> Work request
From the entries underneath, give the number of lines holding the word "toothbrush", without any other words.

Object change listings
*** Begin section ***

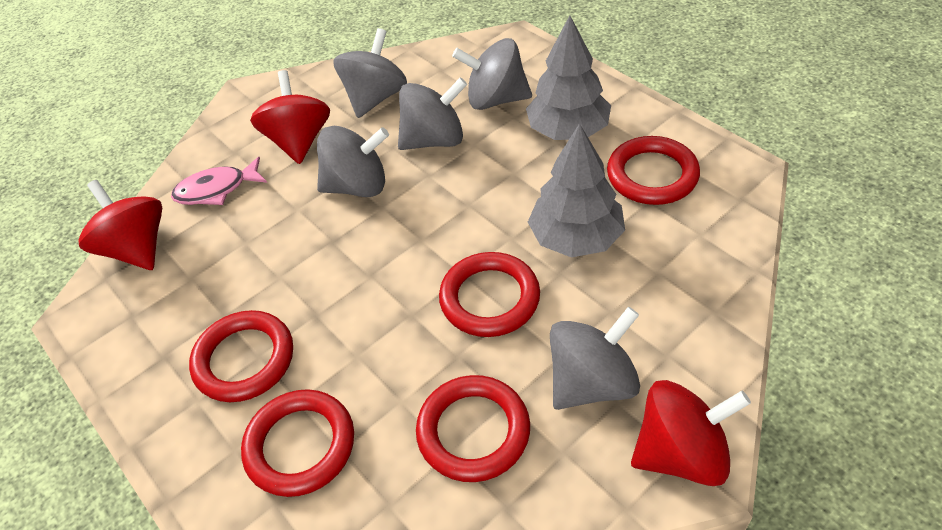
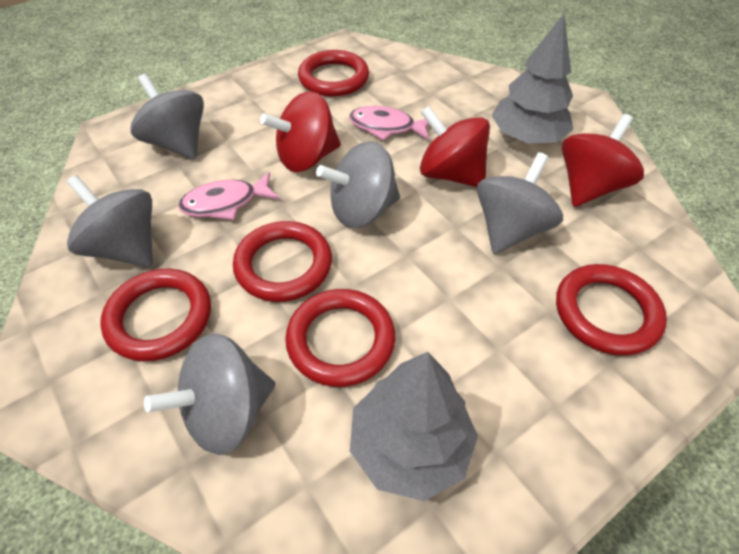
pink fish: 1 -> 2

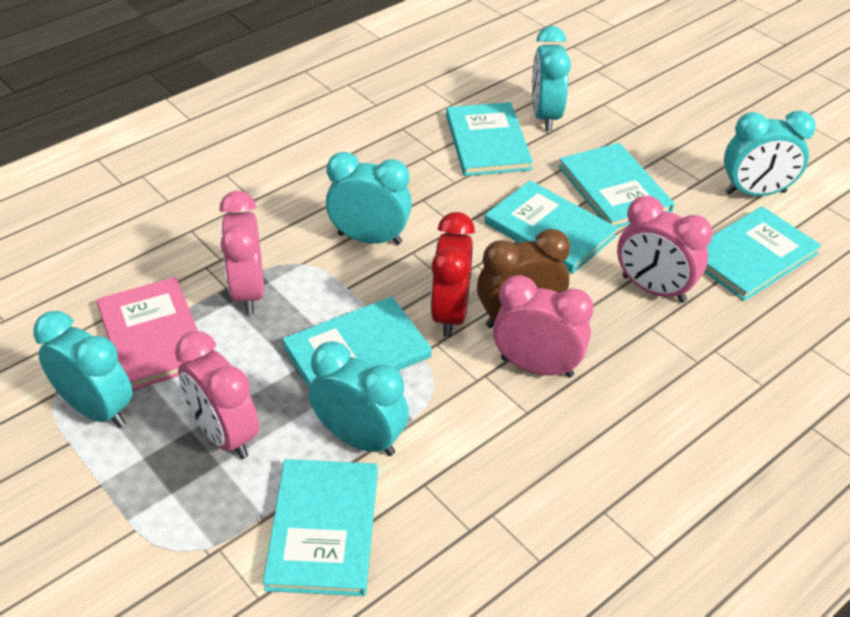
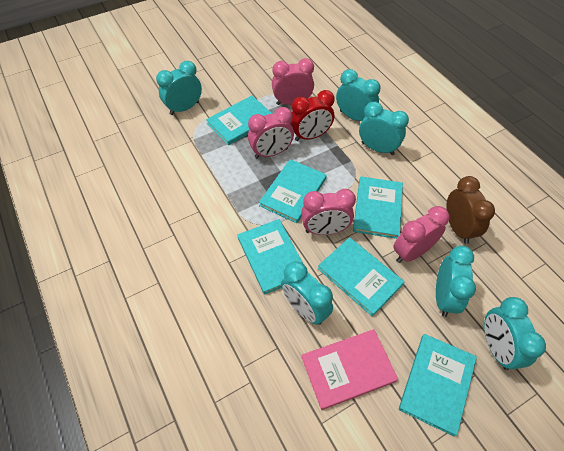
turquoise clock: 5 -> 6

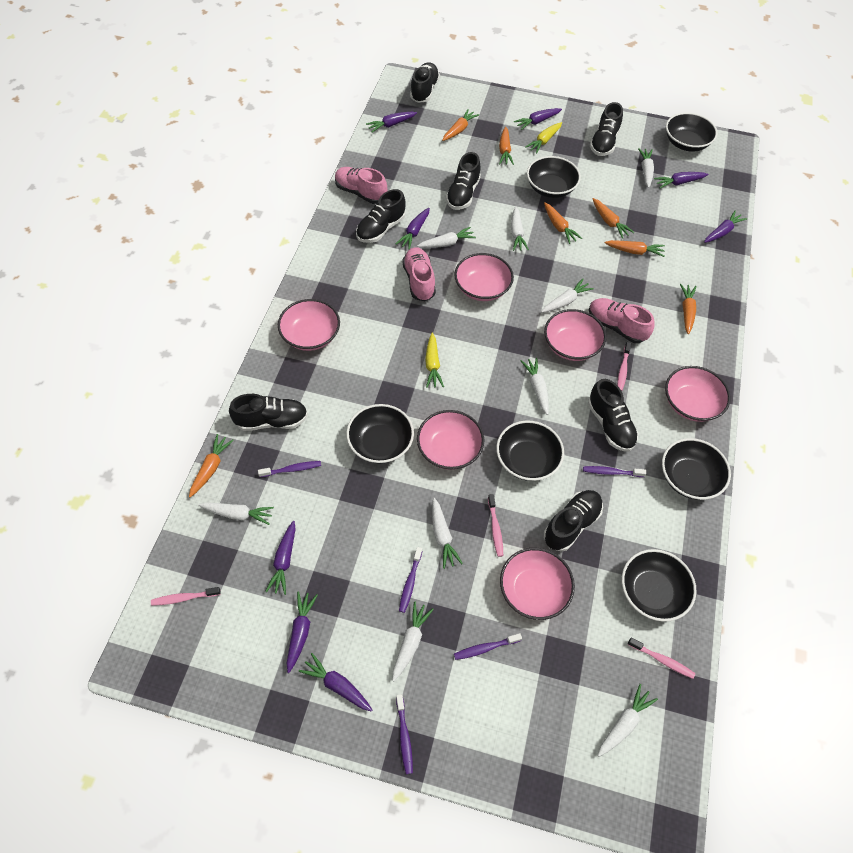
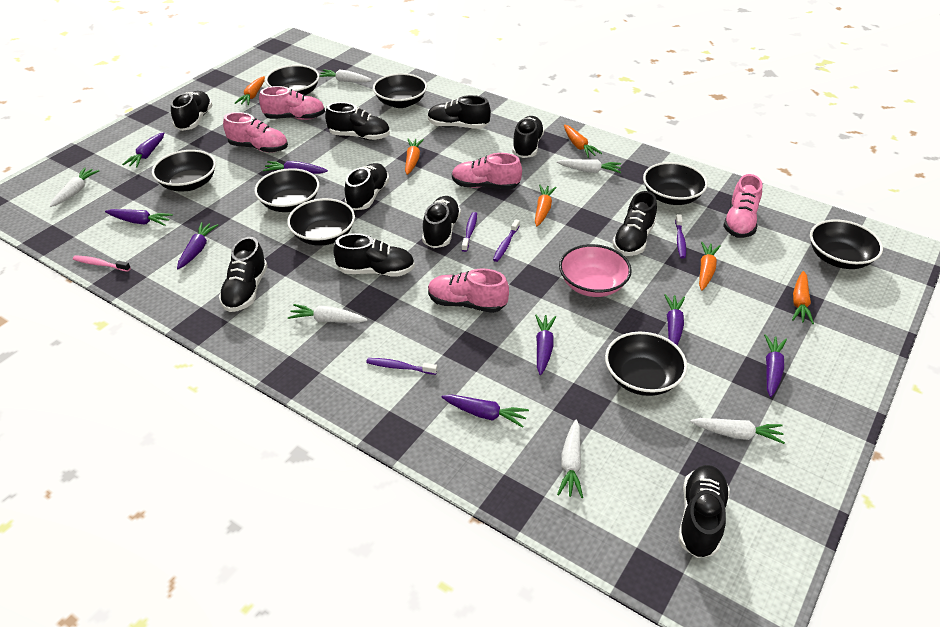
black bowl: 6 -> 8
black shoe: 7 -> 10
orange carrot: 7 -> 6
pink bowl: 6 -> 1
pink shoe: 3 -> 5
pink toothbrush: 4 -> 1
purple toothbrush: 5 -> 4
white carrot: 9 -> 6
yellow carrot: 2 -> 0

*** End section ***

> Finished exercise
2